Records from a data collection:
_ _ _ _ _

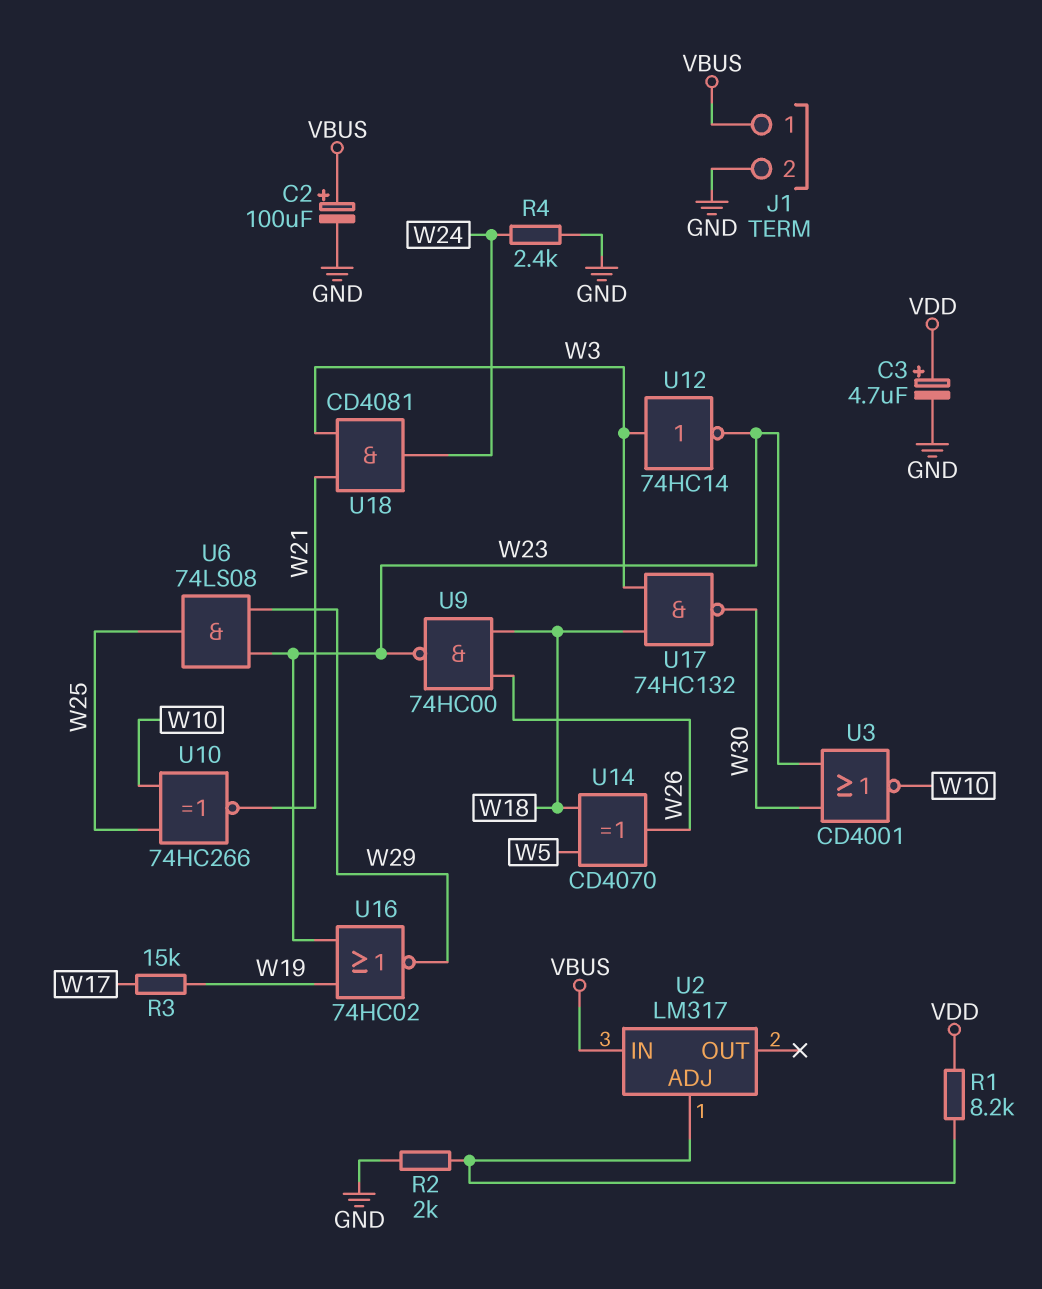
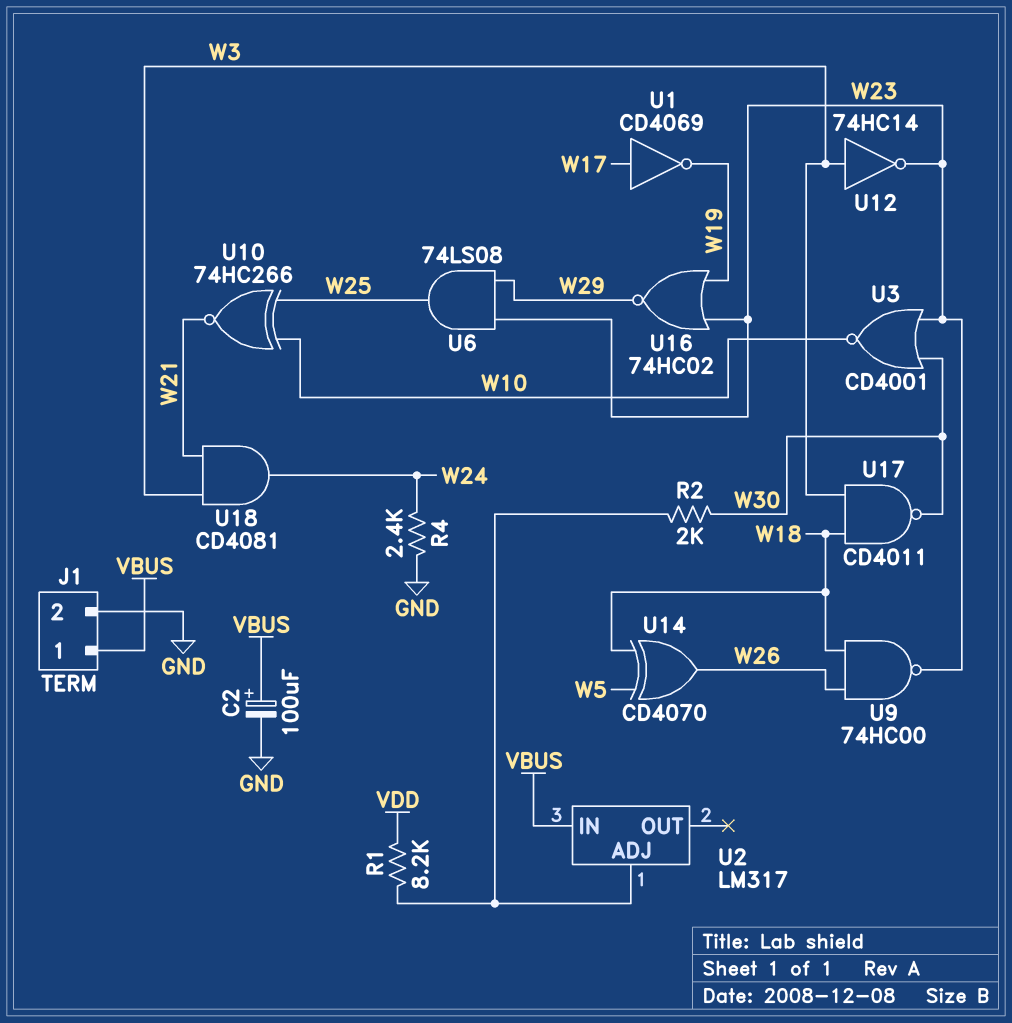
C3: 4.7uF (plus VDD, minus GND) -> none
R2: 2k (GND, U2/ADJ) -> 2k (U2/ADJ, W30)
R3: 15k (W17, W19) -> none
U1: none -> NOT CD4069 (in W17, out W19)
U17: NAND 74HC132 (in W3, in W18, out W30) -> NAND CD4011 (in W3, in W18, out W30)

_ _ _ _ _

Please copy the data above exactly; the pictures do not belong in the copy.

C3: 4.7uF (plus VDD, minus GND) -> none
R2: 2k (GND, U2/ADJ) -> 2k (U2/ADJ, W30)
R3: 15k (W17, W19) -> none
U1: none -> NOT CD4069 (in W17, out W19)
U17: NAND 74HC132 (in W3, in W18, out W30) -> NAND CD4011 (in W3, in W18, out W30)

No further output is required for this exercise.